• **Task instructions**
Copy the entire listing exactly.

(Beginning of Provided material)

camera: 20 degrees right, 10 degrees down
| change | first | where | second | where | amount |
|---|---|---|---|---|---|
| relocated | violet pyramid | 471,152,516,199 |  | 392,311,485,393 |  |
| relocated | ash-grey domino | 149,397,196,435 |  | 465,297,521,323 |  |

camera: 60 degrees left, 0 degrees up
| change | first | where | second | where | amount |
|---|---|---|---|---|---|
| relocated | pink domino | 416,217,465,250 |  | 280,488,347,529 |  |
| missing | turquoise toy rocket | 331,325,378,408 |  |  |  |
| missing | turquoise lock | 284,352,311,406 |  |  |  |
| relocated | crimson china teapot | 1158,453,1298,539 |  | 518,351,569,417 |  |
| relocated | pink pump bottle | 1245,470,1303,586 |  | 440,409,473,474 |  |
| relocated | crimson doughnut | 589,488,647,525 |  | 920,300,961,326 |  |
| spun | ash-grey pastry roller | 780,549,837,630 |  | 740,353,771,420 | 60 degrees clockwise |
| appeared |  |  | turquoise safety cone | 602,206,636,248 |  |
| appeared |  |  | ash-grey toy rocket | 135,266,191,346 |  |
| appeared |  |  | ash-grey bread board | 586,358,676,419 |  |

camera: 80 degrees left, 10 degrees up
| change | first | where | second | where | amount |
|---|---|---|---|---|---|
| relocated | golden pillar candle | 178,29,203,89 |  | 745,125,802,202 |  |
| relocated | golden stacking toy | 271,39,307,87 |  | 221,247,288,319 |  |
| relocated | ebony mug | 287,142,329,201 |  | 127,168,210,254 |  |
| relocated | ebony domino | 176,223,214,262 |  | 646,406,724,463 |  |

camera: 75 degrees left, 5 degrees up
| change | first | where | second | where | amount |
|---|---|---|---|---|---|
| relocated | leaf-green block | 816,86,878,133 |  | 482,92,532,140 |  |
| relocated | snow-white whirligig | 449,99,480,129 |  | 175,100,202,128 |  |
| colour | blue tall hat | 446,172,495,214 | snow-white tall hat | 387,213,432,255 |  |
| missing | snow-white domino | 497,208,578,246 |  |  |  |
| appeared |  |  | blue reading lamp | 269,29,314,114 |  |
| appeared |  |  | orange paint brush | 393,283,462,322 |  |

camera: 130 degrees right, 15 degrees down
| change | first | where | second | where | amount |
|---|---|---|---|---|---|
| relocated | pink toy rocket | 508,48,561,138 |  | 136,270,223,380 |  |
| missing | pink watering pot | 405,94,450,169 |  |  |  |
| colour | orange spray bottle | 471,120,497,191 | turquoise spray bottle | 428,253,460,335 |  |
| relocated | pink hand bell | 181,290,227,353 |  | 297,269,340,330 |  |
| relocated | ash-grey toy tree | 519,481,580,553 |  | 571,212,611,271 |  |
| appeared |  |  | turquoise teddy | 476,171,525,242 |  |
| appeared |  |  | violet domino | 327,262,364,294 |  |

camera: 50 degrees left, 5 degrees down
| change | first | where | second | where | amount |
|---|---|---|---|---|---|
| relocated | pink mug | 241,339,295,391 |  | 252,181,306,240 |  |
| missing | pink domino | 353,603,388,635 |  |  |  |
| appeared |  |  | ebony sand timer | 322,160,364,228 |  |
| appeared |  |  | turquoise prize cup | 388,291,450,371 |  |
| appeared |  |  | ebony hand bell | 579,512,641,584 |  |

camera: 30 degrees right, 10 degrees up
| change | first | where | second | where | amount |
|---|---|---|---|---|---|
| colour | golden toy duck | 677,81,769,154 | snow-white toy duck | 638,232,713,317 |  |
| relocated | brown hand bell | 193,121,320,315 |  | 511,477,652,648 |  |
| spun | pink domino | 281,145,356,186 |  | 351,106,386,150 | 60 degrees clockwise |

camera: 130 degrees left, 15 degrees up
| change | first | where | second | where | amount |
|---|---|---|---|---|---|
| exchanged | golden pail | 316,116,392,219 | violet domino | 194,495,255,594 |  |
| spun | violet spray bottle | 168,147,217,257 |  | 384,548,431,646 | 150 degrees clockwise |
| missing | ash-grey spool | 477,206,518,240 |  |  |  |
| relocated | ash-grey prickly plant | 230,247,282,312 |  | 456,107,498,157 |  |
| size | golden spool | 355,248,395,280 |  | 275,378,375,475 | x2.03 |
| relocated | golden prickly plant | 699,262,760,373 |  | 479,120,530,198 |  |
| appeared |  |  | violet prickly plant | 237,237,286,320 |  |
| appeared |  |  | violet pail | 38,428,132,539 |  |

(End of Provided material)

• **Exercise result**
camera: 20 degrees right, 10 degrees down
| change | first | where | second | where | amount |
|---|---|---|---|---|---|
| relocated | violet pyramid | 471,152,516,199 |  | 392,311,485,393 |  |
| relocated | ash-grey domino | 149,397,196,435 |  | 465,297,521,323 |  |

camera: 60 degrees left, 0 degrees up
| change | first | where | second | where | amount |
|---|---|---|---|---|---|
| relocated | pink domino | 416,217,465,250 |  | 280,488,347,529 |  |
| missing | turquoise toy rocket | 331,325,378,408 |  |  |  |
| missing | turquoise lock | 284,352,311,406 |  |  |  |
| relocated | crimson china teapot | 1158,453,1298,539 |  | 518,351,569,417 |  |
| relocated | pink pump bottle | 1245,470,1303,586 |  | 440,409,473,474 |  |
| relocated | crimson doughnut | 589,488,647,525 |  | 920,300,961,326 |  |
| spun | ash-grey pastry roller | 780,549,837,630 |  | 740,353,771,420 | 60 degrees clockwise |
| appeared |  |  | turquoise safety cone | 602,206,636,248 |  |
| appeared |  |  | ash-grey toy rocket | 135,266,191,346 |  |
| appeared |  |  | ash-grey bread board | 586,358,676,419 |  |

camera: 80 degrees left, 10 degrees up
| change | first | where | second | where | amount |
|---|---|---|---|---|---|
| relocated | golden pillar candle | 178,29,203,89 |  | 745,125,802,202 |  |
| relocated | golden stacking toy | 271,39,307,87 |  | 221,247,288,319 |  |
| relocated | ebony mug | 287,142,329,201 |  | 127,168,210,254 |  |
| relocated | ebony domino | 176,223,214,262 |  | 646,406,724,463 |  |

camera: 75 degrees left, 5 degrees up
| change | first | where | second | where | amount |
|---|---|---|---|---|---|
| relocated | leaf-green block | 816,86,878,133 |  | 482,92,532,140 |  |
| relocated | snow-white whirligig | 449,99,480,129 |  | 175,100,202,128 |  |
| colour | blue tall hat | 446,172,495,214 | snow-white tall hat | 387,213,432,255 |  |
| missing | snow-white domino | 497,208,578,246 |  |  |  |
| appeared |  |  | blue reading lamp | 269,29,314,114 |  |
| appeared |  |  | orange paint brush | 393,283,462,322 |  |

camera: 130 degrees right, 15 degrees down
| change | first | where | second | where | amount |
|---|---|---|---|---|---|
| relocated | pink toy rocket | 508,48,561,138 |  | 136,270,223,380 |  |
| missing | pink watering pot | 405,94,450,169 |  |  |  |
| colour | orange spray bottle | 471,120,497,191 | turquoise spray bottle | 428,253,460,335 |  |
| relocated | pink hand bell | 181,290,227,353 |  | 297,269,340,330 |  |
| relocated | ash-grey toy tree | 519,481,580,553 |  | 571,212,611,271 |  |
| appeared |  |  | turquoise teddy | 476,171,525,242 |  |
| appeared |  |  | violet domino | 327,262,364,294 |  |

camera: 50 degrees left, 5 degrees down
| change | first | where | second | where | amount |
|---|---|---|---|---|---|
| relocated | pink mug | 241,339,295,391 |  | 252,181,306,240 |  |
| missing | pink domino | 353,603,388,635 |  |  |  |
| appeared |  |  | ebony sand timer | 322,160,364,228 |  |
| appeared |  |  | turquoise prize cup | 388,291,450,371 |  |
| appeared |  |  | ebony hand bell | 579,512,641,584 |  |

camera: 30 degrees right, 10 degrees up
| change | first | where | second | where | amount |
|---|---|---|---|---|---|
| colour | golden toy duck | 677,81,769,154 | snow-white toy duck | 638,232,713,317 |  |
| relocated | brown hand bell | 193,121,320,315 |  | 511,477,652,648 |  |
| spun | pink domino | 281,145,356,186 |  | 351,106,386,150 | 60 degrees clockwise |

camera: 130 degrees left, 15 degrees up
| change | first | where | second | where | amount |
|---|---|---|---|---|---|
| exchanged | golden pail | 316,116,392,219 | violet domino | 194,495,255,594 |  |
| spun | violet spray bottle | 168,147,217,257 |  | 384,548,431,646 | 150 degrees clockwise |
| missing | ash-grey spool | 477,206,518,240 |  |  |  |
| relocated | ash-grey prickly plant | 230,247,282,312 |  | 456,107,498,157 |  |
| size | golden spool | 355,248,395,280 |  | 275,378,375,475 | x2.03 |
| relocated | golden prickly plant | 699,262,760,373 |  | 479,120,530,198 |  |
| appeared |  |  | violet prickly plant | 237,237,286,320 |  |
| appeared |  |  | violet pail | 38,428,132,539 |  |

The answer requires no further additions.